→ JOB
Copy out the part of the entries below that begins with the line containing "I want to click" and ends with the line containing "The white glossy plate at lower center is", keeping both of those lines and leaving out the pictures.

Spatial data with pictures
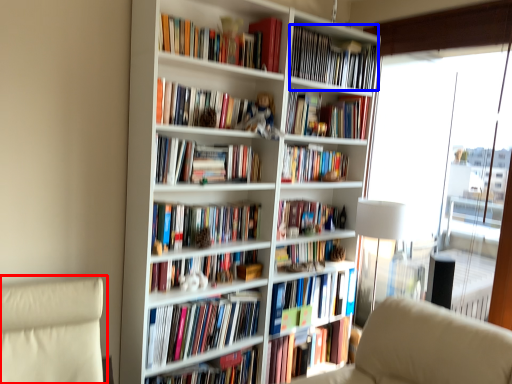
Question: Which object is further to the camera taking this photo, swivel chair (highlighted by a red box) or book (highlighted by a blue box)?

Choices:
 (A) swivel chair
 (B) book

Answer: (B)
* * *
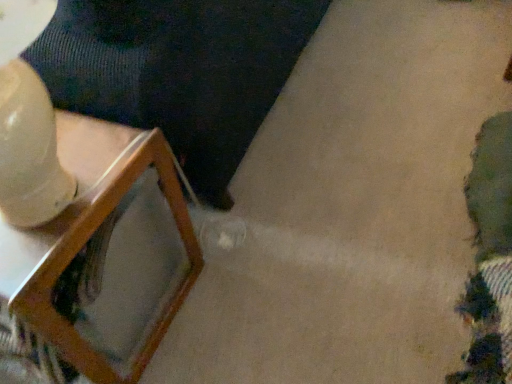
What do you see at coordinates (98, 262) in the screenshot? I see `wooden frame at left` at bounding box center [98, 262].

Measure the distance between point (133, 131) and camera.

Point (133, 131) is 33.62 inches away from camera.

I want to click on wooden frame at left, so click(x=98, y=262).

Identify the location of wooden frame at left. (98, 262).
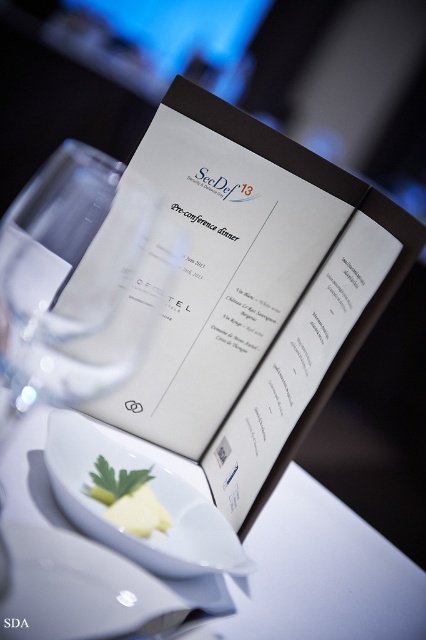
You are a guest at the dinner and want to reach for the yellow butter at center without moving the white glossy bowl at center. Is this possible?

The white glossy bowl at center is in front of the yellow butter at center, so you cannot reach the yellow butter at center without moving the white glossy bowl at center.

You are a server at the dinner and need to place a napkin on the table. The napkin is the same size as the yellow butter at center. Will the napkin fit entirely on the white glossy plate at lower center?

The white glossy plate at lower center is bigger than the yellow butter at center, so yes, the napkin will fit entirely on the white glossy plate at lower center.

→ RESULT OF THE TASK
I want to click on wooden frame at left, so click(x=98, y=262).

Identify the location of wooden frame at left. (98, 262).
You are a guest at the dinner and want to reach for the yellow butter at center without moving the white glossy bowl at center. Is this possible?

The white glossy bowl at center is in front of the yellow butter at center, so you cannot reach the yellow butter at center without moving the white glossy bowl at center.

You are a server at the dinner and need to place a napkin on the table. The napkin is the same size as the yellow butter at center. Will the napkin fit entirely on the white glossy plate at lower center?

The white glossy plate at lower center is bigger than the yellow butter at center, so yes, the napkin will fit entirely on the white glossy plate at lower center.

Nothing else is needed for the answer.